What you have to do: Copy every line of the following data that includes the string "white".

Supplied data:
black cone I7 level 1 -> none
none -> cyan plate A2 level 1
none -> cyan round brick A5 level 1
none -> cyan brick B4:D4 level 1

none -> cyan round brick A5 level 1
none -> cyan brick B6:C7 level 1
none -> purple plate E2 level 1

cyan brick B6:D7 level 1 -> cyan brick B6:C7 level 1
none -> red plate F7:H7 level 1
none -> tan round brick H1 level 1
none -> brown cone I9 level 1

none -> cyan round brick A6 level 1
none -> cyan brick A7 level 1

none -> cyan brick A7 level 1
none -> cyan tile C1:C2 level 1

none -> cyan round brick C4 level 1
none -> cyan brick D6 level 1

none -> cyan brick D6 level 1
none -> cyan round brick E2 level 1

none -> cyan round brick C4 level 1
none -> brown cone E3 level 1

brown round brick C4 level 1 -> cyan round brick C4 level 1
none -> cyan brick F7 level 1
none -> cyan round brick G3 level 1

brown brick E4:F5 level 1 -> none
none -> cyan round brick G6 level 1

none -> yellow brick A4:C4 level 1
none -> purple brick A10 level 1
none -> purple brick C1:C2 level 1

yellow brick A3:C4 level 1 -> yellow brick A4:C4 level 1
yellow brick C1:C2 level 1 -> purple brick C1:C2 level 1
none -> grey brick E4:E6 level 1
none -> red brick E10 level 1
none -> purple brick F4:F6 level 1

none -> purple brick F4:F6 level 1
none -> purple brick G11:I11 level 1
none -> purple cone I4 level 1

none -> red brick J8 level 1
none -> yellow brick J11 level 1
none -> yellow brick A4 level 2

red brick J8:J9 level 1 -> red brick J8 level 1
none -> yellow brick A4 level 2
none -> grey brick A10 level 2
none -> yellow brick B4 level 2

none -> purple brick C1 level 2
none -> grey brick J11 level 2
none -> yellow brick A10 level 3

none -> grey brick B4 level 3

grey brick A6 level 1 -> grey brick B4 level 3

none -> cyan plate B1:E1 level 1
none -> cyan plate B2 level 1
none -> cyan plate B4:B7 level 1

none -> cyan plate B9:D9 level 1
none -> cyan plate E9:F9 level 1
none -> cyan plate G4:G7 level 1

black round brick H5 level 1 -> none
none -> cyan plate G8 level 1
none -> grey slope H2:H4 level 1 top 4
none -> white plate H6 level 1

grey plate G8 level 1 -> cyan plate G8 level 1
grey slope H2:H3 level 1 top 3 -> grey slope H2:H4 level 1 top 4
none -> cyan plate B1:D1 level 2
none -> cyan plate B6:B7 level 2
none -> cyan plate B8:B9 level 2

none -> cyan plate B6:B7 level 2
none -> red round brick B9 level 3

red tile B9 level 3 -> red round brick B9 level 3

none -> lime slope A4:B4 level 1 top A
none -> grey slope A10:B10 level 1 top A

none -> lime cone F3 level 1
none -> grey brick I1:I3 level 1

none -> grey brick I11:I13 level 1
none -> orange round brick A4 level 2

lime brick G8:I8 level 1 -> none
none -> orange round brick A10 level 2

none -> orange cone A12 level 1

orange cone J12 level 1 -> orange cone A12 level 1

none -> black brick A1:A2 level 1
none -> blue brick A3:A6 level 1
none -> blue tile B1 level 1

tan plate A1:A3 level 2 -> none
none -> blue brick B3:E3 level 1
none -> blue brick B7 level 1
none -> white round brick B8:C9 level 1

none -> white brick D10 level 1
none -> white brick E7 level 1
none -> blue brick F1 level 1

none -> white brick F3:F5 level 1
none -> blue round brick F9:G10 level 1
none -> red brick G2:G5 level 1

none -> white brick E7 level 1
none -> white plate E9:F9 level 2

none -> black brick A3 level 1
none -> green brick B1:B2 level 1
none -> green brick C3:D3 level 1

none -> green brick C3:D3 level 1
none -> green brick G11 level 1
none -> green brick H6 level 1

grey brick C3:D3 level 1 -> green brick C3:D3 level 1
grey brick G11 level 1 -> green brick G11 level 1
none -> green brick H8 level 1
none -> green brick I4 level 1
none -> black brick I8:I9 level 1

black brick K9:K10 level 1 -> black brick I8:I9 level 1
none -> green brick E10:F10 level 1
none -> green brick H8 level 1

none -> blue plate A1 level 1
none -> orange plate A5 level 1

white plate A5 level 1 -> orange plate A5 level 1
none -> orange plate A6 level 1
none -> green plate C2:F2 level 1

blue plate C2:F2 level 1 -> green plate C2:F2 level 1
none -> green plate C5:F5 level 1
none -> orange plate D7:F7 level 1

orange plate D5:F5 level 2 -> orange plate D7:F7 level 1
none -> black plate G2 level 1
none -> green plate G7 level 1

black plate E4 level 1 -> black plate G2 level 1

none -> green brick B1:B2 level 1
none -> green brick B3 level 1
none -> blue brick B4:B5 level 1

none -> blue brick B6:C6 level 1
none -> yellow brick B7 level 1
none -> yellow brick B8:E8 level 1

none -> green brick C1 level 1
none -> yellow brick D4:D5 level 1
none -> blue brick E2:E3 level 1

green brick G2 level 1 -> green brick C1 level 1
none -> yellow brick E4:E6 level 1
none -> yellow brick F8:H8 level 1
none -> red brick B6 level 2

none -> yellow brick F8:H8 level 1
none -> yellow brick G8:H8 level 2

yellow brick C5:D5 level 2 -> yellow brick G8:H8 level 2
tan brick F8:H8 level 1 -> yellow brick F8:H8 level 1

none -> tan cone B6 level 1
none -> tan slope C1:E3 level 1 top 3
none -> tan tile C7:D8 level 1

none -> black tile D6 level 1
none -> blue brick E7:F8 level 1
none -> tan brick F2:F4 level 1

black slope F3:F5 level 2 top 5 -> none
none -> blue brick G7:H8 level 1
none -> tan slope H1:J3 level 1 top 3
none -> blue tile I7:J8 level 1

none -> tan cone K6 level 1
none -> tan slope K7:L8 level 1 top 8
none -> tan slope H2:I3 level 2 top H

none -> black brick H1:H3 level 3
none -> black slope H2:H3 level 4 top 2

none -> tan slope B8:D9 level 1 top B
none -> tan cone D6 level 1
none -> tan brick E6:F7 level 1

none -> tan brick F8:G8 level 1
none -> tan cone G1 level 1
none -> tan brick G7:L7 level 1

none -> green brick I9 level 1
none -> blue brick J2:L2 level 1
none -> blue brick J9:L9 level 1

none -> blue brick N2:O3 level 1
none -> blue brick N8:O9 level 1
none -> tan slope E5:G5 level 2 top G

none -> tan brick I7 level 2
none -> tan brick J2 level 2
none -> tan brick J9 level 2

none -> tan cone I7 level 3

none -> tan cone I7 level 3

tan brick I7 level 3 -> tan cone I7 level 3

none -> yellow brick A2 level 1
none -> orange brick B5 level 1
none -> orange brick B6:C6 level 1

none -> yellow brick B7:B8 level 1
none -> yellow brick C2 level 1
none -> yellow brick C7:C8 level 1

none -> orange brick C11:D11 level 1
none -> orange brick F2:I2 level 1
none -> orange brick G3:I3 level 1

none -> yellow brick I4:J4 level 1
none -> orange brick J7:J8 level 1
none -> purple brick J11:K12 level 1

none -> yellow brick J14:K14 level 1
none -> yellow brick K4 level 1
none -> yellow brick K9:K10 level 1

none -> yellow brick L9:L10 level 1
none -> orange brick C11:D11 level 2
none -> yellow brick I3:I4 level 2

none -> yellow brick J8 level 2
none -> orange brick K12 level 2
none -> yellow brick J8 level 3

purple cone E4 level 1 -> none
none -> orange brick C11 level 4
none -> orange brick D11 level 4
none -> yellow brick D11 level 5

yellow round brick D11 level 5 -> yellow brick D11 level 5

Reply:
none -> white plate H6 level 1
none -> white round brick B8:C9 level 1
none -> white brick D10 level 1
none -> white brick E7 level 1
none -> white brick F3:F5 level 1
none -> white brick E7 level 1
none -> white plate E9:F9 level 2
white plate A5 level 1 -> orange plate A5 level 1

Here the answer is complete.